The copy must match the data word for word and contain no pictures.

### DATA BELOW
__________________________________________________
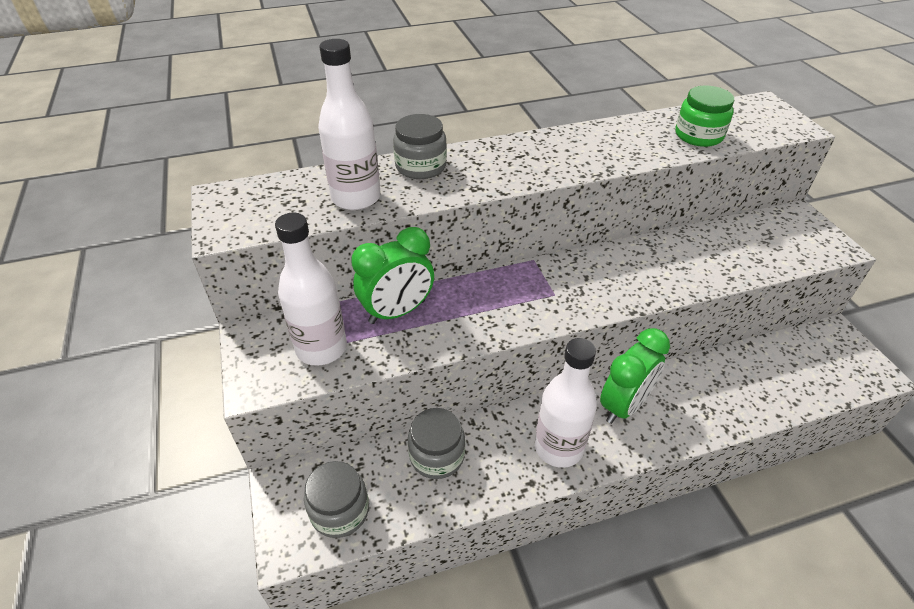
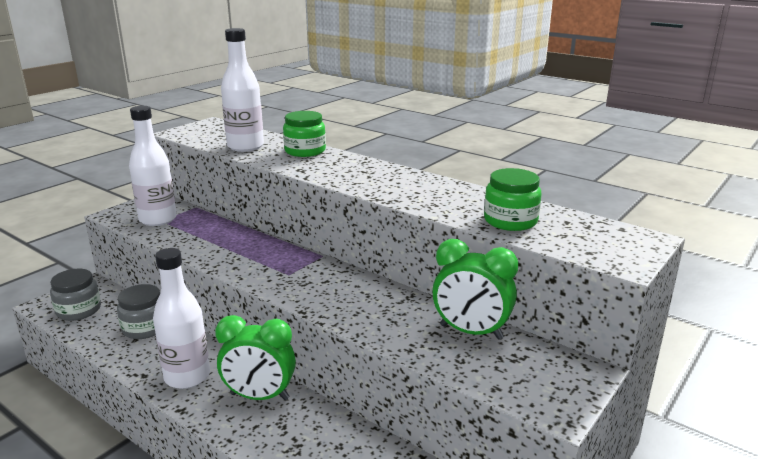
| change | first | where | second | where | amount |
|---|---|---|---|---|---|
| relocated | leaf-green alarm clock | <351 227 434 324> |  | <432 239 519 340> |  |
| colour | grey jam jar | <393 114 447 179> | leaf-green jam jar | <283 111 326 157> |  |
__________________________________________________
### ANSWER SECTION
| change | first | where | second | where | amount |
|---|---|---|---|---|---|
| relocated | leaf-green alarm clock | <351 227 434 324> |  | <432 239 519 340> |  |
| colour | grey jam jar | <393 114 447 179> | leaf-green jam jar | <283 111 326 157> |  |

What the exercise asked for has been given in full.